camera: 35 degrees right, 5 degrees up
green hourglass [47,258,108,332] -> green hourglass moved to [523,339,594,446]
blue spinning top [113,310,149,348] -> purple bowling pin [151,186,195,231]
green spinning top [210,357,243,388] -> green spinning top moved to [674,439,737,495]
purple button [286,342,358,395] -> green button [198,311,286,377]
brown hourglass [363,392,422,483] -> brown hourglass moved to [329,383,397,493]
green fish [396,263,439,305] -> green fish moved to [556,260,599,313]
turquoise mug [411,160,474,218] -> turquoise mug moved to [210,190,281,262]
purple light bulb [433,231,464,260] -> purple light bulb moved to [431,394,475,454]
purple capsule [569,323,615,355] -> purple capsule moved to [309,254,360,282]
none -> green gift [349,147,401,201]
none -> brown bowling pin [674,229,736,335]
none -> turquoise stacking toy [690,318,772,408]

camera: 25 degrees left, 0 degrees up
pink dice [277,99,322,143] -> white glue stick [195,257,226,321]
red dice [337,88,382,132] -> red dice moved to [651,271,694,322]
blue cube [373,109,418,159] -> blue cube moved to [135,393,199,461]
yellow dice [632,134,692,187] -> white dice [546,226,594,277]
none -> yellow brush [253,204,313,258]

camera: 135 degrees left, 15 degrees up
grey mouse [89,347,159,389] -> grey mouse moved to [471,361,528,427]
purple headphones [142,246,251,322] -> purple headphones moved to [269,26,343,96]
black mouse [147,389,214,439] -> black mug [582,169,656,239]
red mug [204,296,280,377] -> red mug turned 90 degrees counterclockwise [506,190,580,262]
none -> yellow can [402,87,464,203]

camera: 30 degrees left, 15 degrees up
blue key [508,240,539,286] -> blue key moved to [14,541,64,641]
-=-=-=-=-
*Task brief*:
Copy the entries word for word. Leave nothing out.

*Answer*:
camera: 35 degrees right, 5 degrees up
green hourglass [47,258,108,332] -> green hourglass moved to [523,339,594,446]
blue spinning top [113,310,149,348] -> purple bowling pin [151,186,195,231]
green spinning top [210,357,243,388] -> green spinning top moved to [674,439,737,495]
purple button [286,342,358,395] -> green button [198,311,286,377]
brown hourglass [363,392,422,483] -> brown hourglass moved to [329,383,397,493]
green fish [396,263,439,305] -> green fish moved to [556,260,599,313]
turquoise mug [411,160,474,218] -> turquoise mug moved to [210,190,281,262]
purple light bulb [433,231,464,260] -> purple light bulb moved to [431,394,475,454]
purple capsule [569,323,615,355] -> purple capsule moved to [309,254,360,282]
none -> green gift [349,147,401,201]
none -> brown bowling pin [674,229,736,335]
none -> turquoise stacking toy [690,318,772,408]

camera: 25 degrees left, 0 degrees up
pink dice [277,99,322,143] -> white glue stick [195,257,226,321]
red dice [337,88,382,132] -> red dice moved to [651,271,694,322]
blue cube [373,109,418,159] -> blue cube moved to [135,393,199,461]
yellow dice [632,134,692,187] -> white dice [546,226,594,277]
none -> yellow brush [253,204,313,258]

camera: 135 degrees left, 15 degrees up
grey mouse [89,347,159,389] -> grey mouse moved to [471,361,528,427]
purple headphones [142,246,251,322] -> purple headphones moved to [269,26,343,96]
black mouse [147,389,214,439] -> black mug [582,169,656,239]
red mug [204,296,280,377] -> red mug turned 90 degrees counterclockwise [506,190,580,262]
none -> yellow can [402,87,464,203]

camera: 30 degrees left, 15 degrees up
blue key [508,240,539,286] -> blue key moved to [14,541,64,641]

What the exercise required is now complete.